• _Problem to work on_
Each entry below must be written out exactly, with pictures left out.

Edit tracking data
╔══

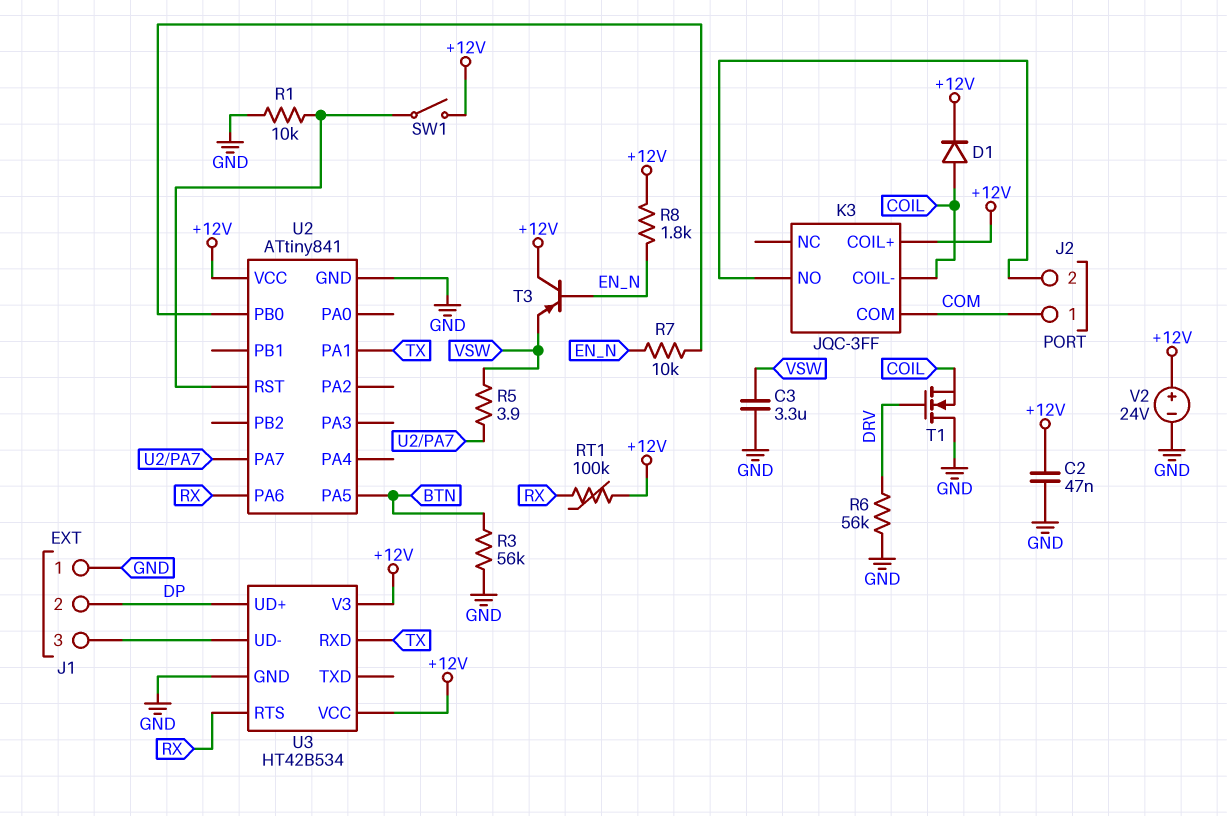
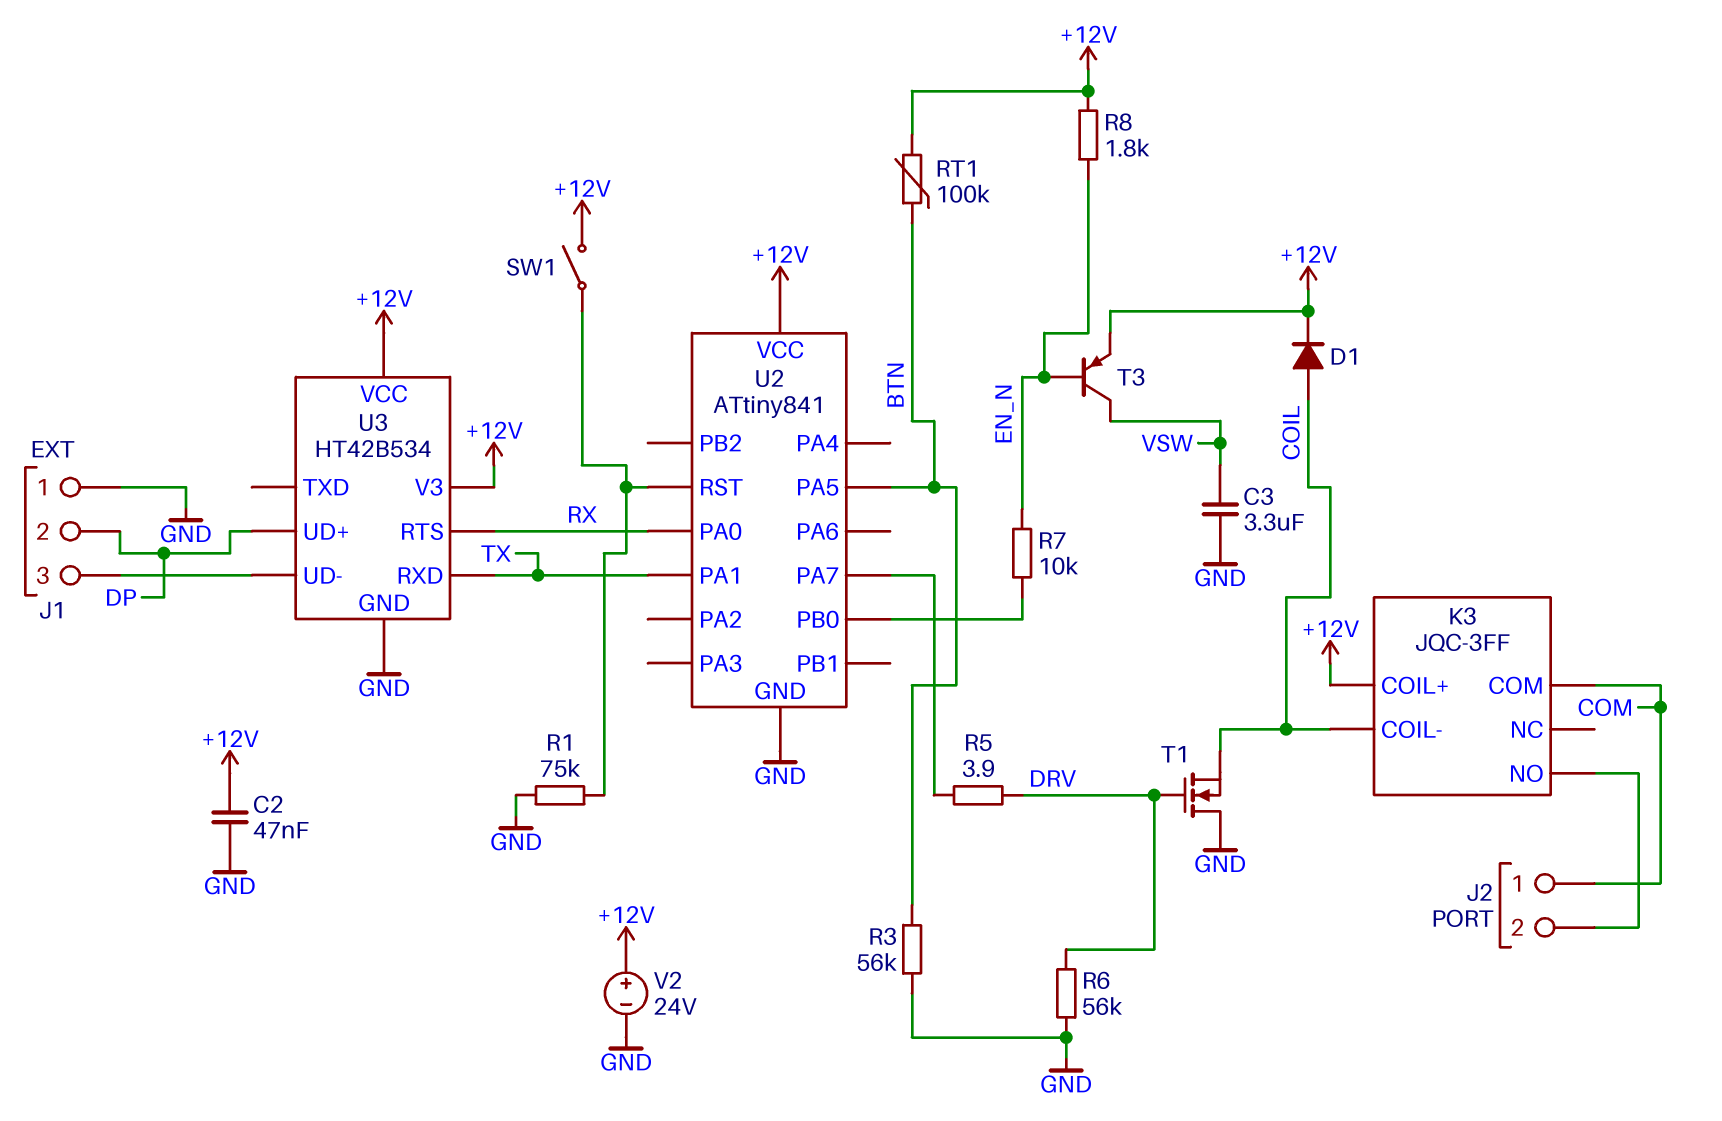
R1: 10k (GND, U2/RST) -> 75k (GND, U2/RST)
R5: 3.9 (U2/PA7, VSW) -> 3.9 (DRV, U2/PA7)
RT1: 100k (+12V, RX) -> 100k (+12V, BTN)
T3: PNP (B EN_N, C +12V, E VSW) -> PNP (B EN_N, C VSW, E +12V)
U2 pin PA0: none -> RX
U2 pin PA6: RX -> none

╚══

• _Solved exercise_
R1: 10k (GND, U2/RST) -> 75k (GND, U2/RST)
R5: 3.9 (U2/PA7, VSW) -> 3.9 (DRV, U2/PA7)
RT1: 100k (+12V, RX) -> 100k (+12V, BTN)
T3: PNP (B EN_N, C +12V, E VSW) -> PNP (B EN_N, C VSW, E +12V)
U2 pin PA0: none -> RX
U2 pin PA6: RX -> none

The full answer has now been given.